> [DESCRIPTION OF THE TASK]: Find every line in the listing below that contains the string "kern", and copy each one out.

> [PROVIDED DATA]:
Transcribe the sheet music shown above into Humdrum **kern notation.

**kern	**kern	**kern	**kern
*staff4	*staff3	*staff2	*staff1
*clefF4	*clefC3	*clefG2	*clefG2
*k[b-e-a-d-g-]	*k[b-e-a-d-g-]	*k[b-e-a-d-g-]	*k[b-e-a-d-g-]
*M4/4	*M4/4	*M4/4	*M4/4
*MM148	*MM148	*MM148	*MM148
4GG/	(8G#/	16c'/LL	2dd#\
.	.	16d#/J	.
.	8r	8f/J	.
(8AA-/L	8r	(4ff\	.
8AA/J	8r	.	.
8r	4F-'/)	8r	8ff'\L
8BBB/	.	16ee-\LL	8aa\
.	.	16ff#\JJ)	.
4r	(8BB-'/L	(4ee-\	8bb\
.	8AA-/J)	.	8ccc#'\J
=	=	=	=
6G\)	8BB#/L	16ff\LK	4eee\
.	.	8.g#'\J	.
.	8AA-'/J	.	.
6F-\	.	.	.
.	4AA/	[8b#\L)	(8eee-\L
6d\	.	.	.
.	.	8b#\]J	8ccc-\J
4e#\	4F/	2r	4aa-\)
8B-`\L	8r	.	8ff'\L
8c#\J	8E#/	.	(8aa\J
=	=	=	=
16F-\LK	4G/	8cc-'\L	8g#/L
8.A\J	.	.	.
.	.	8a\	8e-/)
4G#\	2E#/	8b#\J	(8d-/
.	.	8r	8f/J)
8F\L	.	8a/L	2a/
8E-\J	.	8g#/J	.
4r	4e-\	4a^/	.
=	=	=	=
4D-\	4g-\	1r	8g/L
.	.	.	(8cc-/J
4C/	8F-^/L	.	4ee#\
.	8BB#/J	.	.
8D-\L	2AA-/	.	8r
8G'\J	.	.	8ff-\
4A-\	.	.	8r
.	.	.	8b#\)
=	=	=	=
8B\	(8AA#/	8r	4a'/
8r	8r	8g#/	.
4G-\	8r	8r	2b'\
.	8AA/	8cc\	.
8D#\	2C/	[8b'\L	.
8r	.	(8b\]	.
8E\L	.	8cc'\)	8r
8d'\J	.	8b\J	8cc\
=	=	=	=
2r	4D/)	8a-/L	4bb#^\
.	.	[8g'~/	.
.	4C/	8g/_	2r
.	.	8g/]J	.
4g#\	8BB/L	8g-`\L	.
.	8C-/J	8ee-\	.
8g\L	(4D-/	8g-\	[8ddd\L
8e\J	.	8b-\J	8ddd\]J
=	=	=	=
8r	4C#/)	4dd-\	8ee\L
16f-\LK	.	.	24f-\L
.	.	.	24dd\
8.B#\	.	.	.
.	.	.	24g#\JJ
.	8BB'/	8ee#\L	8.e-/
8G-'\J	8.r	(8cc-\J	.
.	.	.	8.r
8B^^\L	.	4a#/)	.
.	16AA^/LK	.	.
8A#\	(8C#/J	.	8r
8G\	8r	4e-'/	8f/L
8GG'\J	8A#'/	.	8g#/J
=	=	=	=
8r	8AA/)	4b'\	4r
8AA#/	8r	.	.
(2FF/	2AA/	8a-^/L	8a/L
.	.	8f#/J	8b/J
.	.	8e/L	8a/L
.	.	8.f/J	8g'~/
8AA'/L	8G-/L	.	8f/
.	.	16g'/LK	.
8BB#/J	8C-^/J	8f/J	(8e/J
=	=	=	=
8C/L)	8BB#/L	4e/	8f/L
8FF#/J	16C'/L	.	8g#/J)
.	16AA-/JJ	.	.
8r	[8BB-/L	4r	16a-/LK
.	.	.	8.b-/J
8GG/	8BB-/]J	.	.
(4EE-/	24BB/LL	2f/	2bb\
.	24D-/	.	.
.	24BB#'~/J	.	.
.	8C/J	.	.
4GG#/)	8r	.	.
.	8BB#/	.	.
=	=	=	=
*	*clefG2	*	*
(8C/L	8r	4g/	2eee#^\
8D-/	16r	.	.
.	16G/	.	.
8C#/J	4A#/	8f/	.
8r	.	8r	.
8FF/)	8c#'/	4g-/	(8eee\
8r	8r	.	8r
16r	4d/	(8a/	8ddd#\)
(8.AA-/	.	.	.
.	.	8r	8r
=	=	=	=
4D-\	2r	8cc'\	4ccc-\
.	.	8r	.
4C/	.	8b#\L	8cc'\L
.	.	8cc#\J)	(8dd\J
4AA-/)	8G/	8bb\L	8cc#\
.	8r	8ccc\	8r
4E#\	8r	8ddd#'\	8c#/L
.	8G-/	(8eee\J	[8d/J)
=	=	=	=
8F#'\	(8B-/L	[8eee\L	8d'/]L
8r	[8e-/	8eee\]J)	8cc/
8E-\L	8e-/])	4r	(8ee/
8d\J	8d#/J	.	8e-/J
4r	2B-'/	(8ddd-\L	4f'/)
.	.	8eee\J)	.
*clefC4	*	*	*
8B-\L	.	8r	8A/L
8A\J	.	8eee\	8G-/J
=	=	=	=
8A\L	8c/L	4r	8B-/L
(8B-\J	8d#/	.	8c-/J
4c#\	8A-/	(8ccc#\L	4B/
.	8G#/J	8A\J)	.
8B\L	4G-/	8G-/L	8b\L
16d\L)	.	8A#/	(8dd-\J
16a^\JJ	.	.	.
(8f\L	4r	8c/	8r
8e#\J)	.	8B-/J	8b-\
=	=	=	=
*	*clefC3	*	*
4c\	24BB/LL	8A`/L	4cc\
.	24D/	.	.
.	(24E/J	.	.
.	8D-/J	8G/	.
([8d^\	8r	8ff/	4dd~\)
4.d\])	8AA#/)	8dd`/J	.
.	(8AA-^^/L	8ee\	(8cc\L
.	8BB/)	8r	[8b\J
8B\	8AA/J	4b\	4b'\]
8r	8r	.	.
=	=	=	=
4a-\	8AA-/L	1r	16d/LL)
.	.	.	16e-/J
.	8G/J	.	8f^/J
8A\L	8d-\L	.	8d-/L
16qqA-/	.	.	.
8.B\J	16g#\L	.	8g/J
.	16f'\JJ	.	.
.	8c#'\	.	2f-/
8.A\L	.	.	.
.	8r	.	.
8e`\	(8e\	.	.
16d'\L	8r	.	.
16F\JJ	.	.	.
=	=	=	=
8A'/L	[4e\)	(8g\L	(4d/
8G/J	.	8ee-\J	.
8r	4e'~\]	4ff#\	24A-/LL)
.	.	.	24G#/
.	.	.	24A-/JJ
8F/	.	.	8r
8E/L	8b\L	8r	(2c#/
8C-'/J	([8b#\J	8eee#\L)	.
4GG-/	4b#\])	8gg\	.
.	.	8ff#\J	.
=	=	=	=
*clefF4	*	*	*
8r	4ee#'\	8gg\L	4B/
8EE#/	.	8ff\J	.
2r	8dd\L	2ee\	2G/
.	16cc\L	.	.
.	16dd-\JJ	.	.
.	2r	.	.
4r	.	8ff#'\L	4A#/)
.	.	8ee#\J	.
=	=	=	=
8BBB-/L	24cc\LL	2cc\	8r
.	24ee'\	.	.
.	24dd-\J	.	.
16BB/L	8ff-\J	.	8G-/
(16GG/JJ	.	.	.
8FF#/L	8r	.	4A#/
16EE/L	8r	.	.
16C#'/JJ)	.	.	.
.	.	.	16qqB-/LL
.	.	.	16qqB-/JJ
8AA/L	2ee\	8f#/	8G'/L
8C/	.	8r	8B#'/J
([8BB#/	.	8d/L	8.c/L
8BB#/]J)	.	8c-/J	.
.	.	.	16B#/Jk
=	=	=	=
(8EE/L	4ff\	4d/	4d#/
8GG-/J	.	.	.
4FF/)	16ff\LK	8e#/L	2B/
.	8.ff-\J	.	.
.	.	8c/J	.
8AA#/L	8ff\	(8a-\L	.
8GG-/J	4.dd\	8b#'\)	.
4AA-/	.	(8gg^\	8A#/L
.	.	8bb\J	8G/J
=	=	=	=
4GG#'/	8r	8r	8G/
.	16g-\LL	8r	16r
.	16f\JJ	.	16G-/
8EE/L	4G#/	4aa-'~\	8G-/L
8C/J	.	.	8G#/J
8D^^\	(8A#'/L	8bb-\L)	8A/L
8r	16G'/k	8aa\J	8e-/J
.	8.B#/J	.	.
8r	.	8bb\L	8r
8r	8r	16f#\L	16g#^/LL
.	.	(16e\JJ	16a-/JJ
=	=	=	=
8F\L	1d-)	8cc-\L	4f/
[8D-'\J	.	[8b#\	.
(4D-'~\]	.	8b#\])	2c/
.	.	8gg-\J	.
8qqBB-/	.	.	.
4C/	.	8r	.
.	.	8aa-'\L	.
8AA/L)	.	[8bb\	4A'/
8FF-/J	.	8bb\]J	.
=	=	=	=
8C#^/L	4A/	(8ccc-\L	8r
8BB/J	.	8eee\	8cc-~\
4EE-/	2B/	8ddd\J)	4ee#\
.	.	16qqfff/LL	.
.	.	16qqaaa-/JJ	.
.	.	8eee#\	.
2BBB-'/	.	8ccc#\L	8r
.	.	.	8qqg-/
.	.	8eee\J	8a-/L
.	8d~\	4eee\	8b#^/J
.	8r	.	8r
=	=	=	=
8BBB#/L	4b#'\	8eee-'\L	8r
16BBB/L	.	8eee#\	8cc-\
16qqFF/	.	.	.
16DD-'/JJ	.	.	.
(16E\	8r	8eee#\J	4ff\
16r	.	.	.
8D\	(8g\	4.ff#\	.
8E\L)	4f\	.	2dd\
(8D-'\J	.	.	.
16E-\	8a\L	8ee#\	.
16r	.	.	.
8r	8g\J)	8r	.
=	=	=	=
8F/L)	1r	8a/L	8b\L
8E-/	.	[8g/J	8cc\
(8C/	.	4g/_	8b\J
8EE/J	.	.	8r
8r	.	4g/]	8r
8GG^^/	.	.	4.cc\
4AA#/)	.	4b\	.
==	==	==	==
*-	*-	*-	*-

> [REPLY]:
Transcribe the sheet music shown above into Humdrum **kern notation.
**kern	**kern	**kern	**kern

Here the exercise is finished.